Begin at the line with "removed | scarlet_sneaker" and write out every line after it, exactly, through the last line below, adding nothing.

(Before-and-after object listings)
————————

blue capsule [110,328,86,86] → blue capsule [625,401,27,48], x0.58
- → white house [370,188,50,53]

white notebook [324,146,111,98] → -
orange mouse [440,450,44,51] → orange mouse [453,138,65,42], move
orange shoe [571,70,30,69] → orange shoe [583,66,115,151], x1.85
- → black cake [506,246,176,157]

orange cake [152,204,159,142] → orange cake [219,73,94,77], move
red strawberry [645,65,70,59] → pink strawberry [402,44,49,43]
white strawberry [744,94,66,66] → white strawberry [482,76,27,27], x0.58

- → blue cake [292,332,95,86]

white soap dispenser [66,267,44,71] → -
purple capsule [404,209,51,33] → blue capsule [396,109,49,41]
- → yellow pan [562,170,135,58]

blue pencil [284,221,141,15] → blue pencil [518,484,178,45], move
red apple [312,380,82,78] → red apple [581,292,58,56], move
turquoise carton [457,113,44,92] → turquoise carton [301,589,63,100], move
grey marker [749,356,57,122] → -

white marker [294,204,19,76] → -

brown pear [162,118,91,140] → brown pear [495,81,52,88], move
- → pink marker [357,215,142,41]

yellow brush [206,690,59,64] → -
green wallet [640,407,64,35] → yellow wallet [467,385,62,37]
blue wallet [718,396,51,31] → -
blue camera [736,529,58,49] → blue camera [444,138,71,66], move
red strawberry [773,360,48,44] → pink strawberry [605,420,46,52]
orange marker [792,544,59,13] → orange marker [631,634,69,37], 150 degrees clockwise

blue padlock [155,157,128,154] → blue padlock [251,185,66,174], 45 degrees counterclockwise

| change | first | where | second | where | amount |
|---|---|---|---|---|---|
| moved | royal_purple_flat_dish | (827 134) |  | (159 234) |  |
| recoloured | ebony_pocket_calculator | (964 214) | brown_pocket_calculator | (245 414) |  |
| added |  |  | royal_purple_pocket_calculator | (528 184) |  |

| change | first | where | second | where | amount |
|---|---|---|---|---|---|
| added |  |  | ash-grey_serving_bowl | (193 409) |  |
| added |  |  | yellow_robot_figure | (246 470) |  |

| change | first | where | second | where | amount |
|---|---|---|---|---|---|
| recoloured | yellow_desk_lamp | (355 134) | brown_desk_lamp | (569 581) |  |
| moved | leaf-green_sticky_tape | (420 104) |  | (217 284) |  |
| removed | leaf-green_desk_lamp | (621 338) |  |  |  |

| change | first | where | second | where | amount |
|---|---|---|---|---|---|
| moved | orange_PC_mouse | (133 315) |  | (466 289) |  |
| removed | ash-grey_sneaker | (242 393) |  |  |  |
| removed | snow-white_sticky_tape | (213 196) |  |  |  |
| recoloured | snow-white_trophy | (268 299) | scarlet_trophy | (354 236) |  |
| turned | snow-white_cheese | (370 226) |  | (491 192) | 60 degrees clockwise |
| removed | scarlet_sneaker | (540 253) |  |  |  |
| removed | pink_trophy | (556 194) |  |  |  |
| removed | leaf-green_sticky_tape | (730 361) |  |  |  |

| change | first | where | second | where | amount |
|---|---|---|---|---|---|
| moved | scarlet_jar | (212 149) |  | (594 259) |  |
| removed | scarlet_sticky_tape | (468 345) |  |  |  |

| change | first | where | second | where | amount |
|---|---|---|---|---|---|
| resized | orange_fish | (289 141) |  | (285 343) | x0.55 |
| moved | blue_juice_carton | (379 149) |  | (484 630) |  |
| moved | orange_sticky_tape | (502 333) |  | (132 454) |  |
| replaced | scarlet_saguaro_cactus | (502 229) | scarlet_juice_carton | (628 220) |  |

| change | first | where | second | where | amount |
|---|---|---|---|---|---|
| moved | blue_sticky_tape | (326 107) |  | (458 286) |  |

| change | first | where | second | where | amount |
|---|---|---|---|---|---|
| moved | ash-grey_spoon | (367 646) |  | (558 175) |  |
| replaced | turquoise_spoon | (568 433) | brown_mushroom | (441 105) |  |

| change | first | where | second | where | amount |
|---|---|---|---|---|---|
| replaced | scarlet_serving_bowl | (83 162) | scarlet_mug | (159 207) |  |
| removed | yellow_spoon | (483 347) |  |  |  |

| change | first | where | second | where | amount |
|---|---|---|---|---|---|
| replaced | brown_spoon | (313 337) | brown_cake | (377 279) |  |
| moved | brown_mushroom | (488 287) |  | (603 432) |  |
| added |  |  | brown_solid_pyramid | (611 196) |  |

————————

● **WRITTEN ANSWER**:
| removed | scarlet_sneaker | (540 253) |  |  |  |
| removed | pink_trophy | (556 194) |  |  |  |
| removed | leaf-green_sticky_tape | (730 361) |  |  |  |

| change | first | where | second | where | amount |
|---|---|---|---|---|---|
| moved | scarlet_jar | (212 149) |  | (594 259) |  |
| removed | scarlet_sticky_tape | (468 345) |  |  |  |

| change | first | where | second | where | amount |
|---|---|---|---|---|---|
| resized | orange_fish | (289 141) |  | (285 343) | x0.55 |
| moved | blue_juice_carton | (379 149) |  | (484 630) |  |
| moved | orange_sticky_tape | (502 333) |  | (132 454) |  |
| replaced | scarlet_saguaro_cactus | (502 229) | scarlet_juice_carton | (628 220) |  |

| change | first | where | second | where | amount |
|---|---|---|---|---|---|
| moved | blue_sticky_tape | (326 107) |  | (458 286) |  |

| change | first | where | second | where | amount |
|---|---|---|---|---|---|
| moved | ash-grey_spoon | (367 646) |  | (558 175) |  |
| replaced | turquoise_spoon | (568 433) | brown_mushroom | (441 105) |  |

| change | first | where | second | where | amount |
|---|---|---|---|---|---|
| replaced | scarlet_serving_bowl | (83 162) | scarlet_mug | (159 207) |  |
| removed | yellow_spoon | (483 347) |  |  |  |

| change | first | where | second | where | amount |
|---|---|---|---|---|---|
| replaced | brown_spoon | (313 337) | brown_cake | (377 279) |  |
| moved | brown_mushroom | (488 287) |  | (603 432) |  |
| added |  |  | brown_solid_pyramid | (611 196) |  |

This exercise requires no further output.